**WRITTEN PROBLEM**
Find every line in the records that contains the string "tenor" and copy each one.

**DATA SUPPLIED**

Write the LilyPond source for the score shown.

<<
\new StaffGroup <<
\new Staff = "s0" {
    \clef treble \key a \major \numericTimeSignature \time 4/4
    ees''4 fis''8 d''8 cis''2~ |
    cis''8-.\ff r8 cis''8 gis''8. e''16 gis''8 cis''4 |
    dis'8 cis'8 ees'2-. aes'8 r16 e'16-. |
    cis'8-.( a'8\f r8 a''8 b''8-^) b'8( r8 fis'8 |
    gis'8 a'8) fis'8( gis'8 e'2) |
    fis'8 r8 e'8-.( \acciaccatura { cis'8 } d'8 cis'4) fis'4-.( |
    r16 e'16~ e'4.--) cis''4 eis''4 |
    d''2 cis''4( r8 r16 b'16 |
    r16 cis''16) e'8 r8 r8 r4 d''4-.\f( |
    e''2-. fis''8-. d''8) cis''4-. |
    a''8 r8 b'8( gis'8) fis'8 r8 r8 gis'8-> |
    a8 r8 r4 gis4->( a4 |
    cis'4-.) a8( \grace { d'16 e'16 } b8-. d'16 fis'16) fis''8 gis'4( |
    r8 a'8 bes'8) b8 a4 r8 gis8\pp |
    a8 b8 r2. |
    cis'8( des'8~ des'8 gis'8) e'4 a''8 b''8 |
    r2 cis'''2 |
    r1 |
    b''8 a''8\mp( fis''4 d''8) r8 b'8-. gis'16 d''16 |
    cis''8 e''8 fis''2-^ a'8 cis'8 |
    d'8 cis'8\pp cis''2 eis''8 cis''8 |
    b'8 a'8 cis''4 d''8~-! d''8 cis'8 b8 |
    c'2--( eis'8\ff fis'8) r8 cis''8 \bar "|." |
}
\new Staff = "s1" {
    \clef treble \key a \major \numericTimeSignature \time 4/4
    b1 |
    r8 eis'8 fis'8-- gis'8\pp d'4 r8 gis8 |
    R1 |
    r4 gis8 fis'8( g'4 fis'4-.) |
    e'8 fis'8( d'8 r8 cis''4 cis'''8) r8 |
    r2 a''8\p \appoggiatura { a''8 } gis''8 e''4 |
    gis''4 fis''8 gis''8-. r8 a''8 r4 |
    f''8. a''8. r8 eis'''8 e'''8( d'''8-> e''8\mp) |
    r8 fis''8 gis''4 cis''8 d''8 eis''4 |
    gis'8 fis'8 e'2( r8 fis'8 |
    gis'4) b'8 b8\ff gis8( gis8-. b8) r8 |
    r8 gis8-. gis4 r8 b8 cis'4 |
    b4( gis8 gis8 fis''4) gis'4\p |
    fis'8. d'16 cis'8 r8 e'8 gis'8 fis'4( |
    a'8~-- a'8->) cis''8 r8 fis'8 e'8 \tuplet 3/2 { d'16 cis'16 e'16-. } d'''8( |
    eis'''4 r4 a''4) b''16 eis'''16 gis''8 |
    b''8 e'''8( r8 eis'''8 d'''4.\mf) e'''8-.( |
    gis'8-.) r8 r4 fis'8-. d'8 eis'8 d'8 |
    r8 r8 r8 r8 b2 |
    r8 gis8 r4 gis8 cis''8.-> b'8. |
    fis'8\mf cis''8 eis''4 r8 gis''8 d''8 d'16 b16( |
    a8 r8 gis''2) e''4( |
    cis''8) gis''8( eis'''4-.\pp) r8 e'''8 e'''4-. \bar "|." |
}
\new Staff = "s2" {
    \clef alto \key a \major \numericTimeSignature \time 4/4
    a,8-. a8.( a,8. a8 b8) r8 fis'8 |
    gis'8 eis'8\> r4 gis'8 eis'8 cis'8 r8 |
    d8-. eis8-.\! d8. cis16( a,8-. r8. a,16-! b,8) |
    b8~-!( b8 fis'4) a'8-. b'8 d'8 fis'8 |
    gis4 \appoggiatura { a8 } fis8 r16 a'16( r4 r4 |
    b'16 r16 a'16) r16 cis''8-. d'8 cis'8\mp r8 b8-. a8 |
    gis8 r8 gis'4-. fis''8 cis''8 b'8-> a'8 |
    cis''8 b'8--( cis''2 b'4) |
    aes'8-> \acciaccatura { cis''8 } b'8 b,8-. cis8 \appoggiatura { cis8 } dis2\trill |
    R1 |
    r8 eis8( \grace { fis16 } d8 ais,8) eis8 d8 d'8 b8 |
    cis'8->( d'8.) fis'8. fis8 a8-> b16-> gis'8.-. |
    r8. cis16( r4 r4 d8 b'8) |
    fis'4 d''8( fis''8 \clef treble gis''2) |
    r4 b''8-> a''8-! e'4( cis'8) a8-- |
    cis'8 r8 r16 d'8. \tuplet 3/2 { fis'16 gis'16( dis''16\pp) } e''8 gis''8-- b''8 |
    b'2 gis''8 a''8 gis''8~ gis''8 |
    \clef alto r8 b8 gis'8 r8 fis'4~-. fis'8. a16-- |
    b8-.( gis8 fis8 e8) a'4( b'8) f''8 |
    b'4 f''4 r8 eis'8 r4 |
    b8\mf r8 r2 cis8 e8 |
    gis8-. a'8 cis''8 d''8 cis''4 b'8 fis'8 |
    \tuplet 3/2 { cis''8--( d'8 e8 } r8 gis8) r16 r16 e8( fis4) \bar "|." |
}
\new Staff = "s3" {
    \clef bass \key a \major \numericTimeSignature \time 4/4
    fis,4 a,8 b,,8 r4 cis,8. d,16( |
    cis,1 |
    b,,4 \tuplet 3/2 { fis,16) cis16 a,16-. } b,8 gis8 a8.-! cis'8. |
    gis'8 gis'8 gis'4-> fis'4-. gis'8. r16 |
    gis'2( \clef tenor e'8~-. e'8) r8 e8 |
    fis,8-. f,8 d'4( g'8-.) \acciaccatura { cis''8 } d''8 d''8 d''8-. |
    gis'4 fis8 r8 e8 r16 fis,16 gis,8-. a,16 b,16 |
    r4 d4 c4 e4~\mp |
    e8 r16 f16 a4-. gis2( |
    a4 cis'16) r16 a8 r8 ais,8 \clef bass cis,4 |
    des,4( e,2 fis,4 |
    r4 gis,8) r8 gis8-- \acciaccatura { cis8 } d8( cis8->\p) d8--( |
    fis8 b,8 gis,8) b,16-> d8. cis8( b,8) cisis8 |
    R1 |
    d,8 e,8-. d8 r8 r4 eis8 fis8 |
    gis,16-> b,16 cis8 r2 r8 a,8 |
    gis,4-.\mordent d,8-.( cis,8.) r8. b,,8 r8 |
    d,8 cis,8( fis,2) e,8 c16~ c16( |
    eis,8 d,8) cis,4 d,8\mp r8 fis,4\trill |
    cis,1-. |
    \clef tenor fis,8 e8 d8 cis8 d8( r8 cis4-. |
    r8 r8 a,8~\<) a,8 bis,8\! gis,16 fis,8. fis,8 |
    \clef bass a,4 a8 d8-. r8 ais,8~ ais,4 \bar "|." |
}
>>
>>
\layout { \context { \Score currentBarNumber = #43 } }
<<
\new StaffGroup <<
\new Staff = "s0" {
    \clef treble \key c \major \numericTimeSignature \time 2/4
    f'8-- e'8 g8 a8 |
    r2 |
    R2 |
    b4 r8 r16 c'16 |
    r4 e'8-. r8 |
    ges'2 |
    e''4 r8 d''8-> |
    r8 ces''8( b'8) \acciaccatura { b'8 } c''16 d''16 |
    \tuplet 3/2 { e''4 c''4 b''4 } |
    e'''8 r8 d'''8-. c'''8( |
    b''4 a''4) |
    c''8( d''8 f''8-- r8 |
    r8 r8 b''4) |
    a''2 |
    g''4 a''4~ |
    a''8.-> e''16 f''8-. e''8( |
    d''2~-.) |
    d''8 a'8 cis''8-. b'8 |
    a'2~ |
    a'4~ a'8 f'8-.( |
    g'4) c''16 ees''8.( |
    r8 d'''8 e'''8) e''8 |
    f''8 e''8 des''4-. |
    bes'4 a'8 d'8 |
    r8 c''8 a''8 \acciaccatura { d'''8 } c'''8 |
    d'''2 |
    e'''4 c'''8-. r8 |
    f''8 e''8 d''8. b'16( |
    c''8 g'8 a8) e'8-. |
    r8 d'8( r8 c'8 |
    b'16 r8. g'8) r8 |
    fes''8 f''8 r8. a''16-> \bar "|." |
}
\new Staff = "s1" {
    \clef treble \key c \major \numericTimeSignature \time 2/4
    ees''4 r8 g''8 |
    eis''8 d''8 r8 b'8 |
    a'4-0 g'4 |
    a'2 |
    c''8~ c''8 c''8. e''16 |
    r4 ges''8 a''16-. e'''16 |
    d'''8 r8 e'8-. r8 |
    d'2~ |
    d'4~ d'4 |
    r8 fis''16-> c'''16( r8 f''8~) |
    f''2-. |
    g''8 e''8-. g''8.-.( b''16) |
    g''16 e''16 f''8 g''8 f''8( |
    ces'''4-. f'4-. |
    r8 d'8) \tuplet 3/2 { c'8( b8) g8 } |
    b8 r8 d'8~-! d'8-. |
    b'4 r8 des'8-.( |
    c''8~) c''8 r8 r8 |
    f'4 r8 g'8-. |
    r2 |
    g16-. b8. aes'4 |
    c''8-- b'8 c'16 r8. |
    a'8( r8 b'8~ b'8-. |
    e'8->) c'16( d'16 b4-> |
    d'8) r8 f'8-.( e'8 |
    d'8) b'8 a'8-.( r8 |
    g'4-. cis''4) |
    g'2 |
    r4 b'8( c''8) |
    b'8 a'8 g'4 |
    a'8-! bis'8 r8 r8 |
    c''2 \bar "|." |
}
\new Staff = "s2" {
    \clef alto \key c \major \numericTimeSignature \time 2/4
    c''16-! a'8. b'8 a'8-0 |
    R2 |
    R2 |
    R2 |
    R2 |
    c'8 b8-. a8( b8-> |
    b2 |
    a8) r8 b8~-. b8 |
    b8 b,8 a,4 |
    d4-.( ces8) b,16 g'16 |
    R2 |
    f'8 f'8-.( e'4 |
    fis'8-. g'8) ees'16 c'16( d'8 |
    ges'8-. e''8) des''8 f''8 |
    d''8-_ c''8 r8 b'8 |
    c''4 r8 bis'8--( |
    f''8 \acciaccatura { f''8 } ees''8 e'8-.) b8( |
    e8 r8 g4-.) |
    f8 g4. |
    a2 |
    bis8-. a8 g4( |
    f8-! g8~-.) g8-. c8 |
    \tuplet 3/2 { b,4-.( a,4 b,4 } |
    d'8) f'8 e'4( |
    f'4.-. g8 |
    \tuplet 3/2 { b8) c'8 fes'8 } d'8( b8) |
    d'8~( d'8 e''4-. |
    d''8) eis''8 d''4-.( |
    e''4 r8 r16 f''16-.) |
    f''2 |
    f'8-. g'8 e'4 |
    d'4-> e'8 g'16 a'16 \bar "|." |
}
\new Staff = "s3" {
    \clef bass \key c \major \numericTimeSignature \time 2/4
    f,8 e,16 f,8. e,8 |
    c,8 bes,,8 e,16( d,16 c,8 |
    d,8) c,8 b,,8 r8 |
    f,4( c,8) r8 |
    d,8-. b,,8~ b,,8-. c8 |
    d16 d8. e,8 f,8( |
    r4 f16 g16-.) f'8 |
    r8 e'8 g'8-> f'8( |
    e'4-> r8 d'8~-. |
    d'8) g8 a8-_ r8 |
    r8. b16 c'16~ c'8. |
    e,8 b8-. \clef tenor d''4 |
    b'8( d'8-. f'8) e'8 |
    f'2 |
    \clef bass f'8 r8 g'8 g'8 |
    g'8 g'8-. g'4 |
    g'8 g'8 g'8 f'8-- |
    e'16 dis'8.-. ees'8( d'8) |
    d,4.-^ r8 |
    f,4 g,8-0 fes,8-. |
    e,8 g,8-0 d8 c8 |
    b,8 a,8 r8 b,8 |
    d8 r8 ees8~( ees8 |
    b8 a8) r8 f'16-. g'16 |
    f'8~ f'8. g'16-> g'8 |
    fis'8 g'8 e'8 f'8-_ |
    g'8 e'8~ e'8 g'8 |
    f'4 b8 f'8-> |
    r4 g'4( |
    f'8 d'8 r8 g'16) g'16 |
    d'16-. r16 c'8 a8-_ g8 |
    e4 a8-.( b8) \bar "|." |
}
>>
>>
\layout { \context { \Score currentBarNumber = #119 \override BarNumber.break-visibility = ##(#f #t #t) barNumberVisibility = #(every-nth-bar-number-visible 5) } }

**EXERCISE ANSWER**
    gis'2( \clef tenor e'8~-. e'8) r8 e8 |
    \clef tenor fis,8 e8 d8 cis8 d8( r8 cis4-. |
    e,8 b8-. \clef tenor d''4 |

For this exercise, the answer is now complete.